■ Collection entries
= = = = =
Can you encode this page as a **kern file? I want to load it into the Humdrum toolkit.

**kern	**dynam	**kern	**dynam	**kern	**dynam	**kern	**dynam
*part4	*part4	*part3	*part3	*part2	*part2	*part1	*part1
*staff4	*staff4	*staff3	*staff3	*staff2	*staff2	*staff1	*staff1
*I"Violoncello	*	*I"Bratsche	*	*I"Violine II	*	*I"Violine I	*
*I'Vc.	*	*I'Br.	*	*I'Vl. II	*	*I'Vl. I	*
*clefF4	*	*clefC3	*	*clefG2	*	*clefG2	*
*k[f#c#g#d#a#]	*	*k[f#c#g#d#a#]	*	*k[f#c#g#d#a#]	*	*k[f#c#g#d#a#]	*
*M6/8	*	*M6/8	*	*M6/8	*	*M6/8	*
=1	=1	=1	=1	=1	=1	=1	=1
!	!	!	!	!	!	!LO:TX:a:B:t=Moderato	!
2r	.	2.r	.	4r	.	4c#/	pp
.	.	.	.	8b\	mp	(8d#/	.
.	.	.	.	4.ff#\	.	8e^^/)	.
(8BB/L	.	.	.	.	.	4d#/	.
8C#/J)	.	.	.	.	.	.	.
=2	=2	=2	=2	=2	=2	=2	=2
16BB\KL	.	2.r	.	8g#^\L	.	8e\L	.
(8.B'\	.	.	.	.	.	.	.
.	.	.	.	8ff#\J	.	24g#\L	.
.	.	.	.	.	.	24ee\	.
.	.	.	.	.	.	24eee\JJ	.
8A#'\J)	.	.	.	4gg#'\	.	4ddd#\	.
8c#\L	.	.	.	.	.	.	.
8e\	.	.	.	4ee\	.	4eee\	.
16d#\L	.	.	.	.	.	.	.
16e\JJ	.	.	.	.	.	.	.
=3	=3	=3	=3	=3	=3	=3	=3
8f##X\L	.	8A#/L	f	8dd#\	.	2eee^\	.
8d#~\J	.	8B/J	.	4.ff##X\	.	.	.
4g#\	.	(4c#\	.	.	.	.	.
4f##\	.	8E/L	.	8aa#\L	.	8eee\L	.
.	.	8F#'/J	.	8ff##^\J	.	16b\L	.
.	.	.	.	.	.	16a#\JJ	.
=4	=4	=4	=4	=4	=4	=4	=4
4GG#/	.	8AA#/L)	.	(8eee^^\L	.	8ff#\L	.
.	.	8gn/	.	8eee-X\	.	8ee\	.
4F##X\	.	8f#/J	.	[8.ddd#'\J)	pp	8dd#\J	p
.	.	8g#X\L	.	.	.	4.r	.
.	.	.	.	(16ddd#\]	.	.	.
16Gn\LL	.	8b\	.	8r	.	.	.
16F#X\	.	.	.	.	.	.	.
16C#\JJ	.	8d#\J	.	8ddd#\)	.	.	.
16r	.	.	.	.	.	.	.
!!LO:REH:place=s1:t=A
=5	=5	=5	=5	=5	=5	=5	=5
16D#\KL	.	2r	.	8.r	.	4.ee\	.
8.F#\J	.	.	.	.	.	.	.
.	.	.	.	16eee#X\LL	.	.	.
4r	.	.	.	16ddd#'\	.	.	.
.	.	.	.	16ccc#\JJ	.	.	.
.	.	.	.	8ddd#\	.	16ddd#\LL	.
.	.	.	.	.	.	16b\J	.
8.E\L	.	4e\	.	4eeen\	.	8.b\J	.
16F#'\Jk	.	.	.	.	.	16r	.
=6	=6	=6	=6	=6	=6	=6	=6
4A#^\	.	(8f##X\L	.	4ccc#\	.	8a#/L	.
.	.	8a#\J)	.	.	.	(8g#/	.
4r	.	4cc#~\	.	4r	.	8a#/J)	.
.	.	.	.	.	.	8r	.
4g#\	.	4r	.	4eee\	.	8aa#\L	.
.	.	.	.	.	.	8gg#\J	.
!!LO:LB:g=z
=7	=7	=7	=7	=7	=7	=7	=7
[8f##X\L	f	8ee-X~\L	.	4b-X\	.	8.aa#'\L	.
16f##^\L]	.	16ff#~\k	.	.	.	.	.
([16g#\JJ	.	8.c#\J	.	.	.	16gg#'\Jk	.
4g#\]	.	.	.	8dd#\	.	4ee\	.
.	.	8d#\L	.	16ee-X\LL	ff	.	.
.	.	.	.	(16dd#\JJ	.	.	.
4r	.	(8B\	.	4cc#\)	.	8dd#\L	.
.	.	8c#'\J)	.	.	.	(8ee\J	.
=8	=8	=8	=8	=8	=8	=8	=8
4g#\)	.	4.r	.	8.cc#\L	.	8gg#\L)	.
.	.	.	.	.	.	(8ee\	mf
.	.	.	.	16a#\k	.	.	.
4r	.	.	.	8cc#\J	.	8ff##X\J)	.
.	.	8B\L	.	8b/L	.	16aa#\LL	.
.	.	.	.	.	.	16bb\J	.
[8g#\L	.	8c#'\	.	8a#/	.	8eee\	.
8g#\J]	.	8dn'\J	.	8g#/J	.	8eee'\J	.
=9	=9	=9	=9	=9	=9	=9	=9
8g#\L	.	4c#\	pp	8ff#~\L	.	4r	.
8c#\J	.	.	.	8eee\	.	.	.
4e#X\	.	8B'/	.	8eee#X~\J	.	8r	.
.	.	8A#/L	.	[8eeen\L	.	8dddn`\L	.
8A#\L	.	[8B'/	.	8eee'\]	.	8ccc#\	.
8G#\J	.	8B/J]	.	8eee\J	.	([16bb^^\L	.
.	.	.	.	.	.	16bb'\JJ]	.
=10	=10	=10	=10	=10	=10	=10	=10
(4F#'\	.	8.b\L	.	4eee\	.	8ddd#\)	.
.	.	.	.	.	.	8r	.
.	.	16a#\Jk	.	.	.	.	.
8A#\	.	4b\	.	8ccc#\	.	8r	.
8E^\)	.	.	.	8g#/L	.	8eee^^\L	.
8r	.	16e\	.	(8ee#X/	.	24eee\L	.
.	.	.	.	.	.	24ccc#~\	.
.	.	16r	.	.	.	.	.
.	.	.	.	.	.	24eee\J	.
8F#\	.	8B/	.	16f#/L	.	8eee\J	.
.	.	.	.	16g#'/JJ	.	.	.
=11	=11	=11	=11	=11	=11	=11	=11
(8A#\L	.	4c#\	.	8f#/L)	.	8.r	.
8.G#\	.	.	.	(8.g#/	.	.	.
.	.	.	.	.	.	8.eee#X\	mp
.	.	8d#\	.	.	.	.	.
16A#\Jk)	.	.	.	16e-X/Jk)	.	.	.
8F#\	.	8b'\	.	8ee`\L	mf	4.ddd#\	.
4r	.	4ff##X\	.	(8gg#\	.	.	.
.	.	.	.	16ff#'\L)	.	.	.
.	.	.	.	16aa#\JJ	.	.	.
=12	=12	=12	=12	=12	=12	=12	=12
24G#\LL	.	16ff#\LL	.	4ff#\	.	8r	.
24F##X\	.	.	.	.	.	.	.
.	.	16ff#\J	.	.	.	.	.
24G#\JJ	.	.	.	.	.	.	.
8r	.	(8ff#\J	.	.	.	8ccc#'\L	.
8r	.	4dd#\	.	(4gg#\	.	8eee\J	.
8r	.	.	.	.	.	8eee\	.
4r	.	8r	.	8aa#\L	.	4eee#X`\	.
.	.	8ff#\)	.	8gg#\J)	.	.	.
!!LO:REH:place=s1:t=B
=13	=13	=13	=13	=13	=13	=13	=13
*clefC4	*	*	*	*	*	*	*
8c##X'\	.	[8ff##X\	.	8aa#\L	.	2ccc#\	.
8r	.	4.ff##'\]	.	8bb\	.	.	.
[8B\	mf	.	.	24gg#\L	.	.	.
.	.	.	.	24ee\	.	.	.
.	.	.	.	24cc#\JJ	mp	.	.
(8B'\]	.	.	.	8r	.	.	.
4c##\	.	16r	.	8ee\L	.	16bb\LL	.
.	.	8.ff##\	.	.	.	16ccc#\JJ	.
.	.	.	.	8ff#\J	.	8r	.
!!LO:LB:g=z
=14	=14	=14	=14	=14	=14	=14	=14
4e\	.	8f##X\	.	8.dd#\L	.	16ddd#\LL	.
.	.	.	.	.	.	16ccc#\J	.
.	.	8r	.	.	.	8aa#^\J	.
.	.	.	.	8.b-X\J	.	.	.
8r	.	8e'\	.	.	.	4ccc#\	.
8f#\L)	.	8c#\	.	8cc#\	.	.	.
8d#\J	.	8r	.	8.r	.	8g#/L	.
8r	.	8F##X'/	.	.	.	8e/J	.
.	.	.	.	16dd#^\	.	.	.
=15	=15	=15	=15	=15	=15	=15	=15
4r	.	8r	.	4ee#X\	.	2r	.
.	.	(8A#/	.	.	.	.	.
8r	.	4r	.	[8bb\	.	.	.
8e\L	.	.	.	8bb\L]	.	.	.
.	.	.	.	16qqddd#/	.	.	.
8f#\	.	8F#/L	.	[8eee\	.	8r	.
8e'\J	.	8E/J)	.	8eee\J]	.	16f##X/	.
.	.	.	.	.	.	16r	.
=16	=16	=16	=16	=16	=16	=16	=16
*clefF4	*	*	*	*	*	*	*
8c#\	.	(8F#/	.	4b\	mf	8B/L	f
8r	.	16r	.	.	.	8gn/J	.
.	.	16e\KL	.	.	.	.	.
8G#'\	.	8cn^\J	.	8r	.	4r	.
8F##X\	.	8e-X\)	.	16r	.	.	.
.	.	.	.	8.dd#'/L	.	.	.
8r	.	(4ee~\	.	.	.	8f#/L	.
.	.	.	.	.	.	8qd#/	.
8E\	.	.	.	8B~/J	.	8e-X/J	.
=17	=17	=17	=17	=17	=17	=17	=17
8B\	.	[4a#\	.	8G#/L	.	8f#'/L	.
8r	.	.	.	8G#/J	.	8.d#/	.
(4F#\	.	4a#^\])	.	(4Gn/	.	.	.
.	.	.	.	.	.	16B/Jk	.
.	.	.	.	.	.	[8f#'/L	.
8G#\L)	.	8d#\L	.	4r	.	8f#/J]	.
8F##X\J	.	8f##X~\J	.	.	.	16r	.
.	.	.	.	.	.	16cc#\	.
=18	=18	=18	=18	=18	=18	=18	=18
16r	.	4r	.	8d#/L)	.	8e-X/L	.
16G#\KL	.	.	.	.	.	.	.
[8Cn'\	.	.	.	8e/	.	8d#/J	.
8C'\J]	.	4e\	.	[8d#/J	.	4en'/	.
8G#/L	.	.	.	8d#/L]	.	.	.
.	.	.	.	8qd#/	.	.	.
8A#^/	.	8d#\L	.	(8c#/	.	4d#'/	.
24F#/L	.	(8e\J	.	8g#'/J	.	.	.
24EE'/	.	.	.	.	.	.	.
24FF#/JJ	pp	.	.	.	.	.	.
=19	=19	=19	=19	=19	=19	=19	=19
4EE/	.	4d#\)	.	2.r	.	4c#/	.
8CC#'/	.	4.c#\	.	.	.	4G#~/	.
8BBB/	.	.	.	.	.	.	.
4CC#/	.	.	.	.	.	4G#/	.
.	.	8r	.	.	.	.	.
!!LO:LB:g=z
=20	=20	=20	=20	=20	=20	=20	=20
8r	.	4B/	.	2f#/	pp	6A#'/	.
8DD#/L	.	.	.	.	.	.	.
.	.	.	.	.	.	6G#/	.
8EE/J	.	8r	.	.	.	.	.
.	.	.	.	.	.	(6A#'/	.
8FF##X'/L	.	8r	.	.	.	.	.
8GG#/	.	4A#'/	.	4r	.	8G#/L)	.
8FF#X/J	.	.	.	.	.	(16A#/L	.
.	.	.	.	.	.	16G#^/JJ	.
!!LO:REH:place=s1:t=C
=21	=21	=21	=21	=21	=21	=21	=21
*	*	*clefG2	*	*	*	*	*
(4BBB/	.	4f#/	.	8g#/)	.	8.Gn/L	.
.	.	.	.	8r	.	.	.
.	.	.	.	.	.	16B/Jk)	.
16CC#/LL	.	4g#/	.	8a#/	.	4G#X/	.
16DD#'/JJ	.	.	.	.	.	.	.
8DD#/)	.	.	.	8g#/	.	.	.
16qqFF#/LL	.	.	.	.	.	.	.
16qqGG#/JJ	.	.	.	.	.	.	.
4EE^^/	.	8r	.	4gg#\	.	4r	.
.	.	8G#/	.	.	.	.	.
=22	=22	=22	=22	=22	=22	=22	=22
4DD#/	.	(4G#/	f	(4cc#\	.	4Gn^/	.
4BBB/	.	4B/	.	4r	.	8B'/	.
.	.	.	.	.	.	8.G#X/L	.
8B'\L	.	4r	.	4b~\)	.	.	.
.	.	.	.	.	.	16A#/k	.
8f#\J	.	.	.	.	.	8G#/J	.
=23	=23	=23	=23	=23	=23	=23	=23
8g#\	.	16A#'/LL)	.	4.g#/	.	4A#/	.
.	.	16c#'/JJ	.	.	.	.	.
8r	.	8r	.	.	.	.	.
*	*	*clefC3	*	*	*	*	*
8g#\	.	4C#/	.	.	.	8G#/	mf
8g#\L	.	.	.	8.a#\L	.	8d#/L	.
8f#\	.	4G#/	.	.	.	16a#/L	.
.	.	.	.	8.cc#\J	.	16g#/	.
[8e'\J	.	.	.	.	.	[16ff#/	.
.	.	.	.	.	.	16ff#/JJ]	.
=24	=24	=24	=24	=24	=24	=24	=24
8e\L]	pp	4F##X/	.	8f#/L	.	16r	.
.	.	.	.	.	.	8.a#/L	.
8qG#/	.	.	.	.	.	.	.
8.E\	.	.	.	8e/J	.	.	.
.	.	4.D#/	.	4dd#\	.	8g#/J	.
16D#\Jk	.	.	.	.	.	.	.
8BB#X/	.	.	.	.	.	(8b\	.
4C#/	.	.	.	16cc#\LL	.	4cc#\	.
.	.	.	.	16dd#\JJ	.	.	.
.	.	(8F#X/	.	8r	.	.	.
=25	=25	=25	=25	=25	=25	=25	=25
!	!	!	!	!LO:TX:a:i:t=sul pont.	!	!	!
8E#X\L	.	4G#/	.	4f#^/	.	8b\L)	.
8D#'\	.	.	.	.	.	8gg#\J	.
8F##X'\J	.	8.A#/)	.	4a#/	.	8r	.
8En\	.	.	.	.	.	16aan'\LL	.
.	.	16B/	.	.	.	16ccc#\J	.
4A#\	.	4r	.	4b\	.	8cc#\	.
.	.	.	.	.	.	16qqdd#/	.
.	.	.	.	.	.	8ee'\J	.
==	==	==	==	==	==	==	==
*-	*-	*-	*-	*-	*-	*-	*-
= = = = =
■ What you need to do
Show each line of the records that contains the string "place", copied in full. Case counts.

■ Task output
!!LO:REH:place=s1:t=A
!!LO:REH:place=s1:t=B
!!LO:REH:place=s1:t=C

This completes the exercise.